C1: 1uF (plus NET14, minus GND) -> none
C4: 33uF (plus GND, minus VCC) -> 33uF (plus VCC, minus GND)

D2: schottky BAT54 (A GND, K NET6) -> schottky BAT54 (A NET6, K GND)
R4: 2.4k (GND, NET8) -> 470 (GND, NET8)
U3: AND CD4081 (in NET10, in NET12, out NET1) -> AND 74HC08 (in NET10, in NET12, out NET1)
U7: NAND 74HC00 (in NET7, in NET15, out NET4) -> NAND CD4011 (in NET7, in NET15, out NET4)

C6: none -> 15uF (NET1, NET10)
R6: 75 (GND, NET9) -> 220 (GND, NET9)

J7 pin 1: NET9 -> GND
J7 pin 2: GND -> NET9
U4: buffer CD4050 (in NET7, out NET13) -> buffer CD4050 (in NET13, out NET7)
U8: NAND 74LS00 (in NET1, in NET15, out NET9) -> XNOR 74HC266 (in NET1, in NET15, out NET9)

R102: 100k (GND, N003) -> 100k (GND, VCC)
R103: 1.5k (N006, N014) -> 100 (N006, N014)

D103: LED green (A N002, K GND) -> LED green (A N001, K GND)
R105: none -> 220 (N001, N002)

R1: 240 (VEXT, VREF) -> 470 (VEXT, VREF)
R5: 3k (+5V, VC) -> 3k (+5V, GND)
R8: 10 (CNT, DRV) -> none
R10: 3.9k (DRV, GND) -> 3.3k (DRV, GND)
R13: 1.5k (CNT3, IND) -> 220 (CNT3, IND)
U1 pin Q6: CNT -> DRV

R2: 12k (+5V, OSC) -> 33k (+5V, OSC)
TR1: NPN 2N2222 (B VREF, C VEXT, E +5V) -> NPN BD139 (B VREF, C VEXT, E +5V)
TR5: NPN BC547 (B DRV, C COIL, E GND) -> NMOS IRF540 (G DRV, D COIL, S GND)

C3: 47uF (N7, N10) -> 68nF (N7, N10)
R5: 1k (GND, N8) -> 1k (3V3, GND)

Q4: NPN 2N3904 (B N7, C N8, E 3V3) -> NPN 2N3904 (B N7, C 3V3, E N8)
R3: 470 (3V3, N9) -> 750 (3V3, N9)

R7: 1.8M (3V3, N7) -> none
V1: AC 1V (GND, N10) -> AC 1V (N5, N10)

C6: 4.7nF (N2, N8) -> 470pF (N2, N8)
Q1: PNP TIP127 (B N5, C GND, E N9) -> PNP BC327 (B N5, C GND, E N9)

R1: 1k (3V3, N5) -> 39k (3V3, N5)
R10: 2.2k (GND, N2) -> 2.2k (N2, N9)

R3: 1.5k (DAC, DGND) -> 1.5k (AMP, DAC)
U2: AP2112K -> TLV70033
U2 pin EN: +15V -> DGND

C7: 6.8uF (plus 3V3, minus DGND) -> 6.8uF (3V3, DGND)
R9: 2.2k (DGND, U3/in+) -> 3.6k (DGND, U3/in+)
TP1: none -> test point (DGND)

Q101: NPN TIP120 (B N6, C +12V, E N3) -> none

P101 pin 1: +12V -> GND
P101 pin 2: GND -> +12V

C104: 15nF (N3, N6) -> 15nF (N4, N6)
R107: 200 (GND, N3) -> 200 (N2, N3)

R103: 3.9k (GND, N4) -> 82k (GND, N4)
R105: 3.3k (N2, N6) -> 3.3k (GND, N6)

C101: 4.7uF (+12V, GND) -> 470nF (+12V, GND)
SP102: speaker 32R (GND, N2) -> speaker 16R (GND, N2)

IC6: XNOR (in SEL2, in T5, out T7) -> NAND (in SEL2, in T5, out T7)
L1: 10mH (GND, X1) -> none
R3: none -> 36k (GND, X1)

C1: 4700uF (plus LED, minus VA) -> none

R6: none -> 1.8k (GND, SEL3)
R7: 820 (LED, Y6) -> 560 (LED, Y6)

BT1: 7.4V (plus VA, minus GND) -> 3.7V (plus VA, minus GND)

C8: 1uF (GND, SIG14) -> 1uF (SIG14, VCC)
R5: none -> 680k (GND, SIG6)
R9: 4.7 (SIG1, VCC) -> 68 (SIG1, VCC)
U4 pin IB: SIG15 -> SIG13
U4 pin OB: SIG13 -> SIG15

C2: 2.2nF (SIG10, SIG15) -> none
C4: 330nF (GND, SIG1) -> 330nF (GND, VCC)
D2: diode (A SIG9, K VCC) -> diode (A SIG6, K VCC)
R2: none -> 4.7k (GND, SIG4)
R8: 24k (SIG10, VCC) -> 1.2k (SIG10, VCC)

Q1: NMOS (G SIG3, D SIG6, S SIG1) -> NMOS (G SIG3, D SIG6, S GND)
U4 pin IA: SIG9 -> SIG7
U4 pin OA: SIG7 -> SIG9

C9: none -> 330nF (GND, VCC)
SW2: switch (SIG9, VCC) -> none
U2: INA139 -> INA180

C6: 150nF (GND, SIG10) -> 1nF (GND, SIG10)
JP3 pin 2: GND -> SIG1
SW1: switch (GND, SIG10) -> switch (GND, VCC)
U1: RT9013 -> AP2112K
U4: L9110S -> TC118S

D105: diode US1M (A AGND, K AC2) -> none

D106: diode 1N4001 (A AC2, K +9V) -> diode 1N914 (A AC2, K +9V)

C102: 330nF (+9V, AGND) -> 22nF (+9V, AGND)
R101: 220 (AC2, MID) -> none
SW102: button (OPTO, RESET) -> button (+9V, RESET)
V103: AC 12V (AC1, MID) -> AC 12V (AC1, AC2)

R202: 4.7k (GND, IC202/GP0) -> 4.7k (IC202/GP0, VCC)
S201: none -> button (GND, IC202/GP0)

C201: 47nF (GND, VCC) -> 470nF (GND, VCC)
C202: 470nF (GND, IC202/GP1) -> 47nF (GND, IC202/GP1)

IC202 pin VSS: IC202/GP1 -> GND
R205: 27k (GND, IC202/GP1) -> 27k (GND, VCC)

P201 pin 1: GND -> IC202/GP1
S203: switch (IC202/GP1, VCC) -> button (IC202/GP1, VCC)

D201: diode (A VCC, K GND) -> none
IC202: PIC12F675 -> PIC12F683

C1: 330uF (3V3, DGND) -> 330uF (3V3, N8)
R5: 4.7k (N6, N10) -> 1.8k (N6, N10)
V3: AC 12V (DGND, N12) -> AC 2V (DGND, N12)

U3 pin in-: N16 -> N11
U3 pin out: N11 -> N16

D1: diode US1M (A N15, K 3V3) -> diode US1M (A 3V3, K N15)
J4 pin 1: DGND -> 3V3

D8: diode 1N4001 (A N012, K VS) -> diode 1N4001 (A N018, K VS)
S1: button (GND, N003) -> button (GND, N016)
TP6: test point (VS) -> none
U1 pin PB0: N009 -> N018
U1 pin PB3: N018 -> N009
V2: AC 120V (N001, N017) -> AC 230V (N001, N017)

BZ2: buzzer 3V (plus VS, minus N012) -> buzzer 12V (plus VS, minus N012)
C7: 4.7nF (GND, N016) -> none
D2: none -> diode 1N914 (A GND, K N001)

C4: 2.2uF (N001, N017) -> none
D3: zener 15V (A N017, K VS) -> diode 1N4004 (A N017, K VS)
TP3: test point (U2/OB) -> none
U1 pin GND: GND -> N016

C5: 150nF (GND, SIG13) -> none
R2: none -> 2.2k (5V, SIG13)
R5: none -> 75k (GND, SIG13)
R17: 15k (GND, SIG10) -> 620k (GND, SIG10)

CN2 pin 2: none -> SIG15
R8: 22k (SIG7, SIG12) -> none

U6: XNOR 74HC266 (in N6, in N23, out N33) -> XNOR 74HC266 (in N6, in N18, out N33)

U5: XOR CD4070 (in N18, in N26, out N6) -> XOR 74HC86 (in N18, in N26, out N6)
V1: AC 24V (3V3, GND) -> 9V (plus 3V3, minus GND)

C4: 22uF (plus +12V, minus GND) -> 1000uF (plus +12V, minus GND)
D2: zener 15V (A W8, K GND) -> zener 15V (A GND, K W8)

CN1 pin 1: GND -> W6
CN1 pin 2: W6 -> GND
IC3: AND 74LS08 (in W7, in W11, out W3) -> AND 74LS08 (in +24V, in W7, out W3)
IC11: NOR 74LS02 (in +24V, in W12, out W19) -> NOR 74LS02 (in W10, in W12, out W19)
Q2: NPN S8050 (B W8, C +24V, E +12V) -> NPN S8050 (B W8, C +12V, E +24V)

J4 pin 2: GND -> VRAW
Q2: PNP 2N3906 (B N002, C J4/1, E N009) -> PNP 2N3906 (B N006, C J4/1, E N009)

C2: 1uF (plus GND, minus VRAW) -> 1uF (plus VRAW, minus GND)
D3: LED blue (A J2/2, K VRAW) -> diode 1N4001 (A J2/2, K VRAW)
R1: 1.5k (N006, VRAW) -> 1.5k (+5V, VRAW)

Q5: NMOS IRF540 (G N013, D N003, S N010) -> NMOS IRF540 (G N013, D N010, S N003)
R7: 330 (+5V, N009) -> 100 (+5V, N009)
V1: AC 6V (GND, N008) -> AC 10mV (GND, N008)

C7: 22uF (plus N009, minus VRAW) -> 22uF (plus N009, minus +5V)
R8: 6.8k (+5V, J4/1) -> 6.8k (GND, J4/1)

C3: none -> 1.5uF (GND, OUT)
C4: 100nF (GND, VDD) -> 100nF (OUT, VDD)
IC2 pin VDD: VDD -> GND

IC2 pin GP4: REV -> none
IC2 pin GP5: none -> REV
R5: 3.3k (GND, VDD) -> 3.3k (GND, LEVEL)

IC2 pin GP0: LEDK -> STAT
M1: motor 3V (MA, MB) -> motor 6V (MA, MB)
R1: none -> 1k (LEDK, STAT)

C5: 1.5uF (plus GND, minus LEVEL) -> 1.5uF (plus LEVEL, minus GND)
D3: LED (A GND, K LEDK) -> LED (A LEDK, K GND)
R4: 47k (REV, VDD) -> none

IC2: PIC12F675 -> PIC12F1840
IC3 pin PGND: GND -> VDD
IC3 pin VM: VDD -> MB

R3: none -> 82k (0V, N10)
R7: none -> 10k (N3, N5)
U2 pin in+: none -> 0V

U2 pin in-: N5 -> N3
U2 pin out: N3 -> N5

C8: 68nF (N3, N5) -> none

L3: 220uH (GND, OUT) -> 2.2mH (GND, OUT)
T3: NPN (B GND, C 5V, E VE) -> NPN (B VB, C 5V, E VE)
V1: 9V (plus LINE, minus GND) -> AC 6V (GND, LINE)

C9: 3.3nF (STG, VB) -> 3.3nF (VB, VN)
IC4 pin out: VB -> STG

□ □ □ □ □ □ □

▸ **THE TASK**
Whenever the word "NMOS" shows up in a line of the entries above, copy that line.

▸ **COMPLETED EXERCISE**
TR5: NPN BC547 (B DRV, C COIL, E GND) -> NMOS IRF540 (G DRV, D COIL, S GND)
Q1: NMOS (G SIG3, D SIG6, S SIG1) -> NMOS (G SIG3, D SIG6, S GND)
Q5: NMOS IRF540 (G N013, D N003, S N010) -> NMOS IRF540 (G N013, D N010, S N003)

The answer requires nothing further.